__Your objective__. State how many lines of the material contain the word "brown", giving only the number.

__Collection entries__.
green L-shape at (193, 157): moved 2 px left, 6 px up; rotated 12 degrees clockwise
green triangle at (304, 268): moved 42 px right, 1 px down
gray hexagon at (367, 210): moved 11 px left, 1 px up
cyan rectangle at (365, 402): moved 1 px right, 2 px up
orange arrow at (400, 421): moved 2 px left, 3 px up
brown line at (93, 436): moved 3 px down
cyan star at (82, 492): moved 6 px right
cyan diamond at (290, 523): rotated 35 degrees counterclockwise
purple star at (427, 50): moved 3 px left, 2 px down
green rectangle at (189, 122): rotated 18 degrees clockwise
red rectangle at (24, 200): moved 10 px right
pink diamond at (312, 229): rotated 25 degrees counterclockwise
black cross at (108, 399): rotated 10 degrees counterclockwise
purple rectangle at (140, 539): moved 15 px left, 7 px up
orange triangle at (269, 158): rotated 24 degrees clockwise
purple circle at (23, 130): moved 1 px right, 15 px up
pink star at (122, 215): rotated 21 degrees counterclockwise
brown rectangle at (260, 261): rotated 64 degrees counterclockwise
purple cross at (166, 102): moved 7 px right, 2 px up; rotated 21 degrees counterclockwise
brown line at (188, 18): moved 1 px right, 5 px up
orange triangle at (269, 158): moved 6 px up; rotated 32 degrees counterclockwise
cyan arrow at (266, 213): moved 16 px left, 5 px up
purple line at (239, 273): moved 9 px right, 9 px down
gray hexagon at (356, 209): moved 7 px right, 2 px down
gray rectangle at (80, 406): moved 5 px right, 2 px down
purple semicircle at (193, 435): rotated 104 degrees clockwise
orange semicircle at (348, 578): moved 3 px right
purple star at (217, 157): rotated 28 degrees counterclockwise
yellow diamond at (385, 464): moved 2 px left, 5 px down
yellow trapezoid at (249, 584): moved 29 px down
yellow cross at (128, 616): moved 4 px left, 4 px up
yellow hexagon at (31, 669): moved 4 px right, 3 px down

__Output below__. 3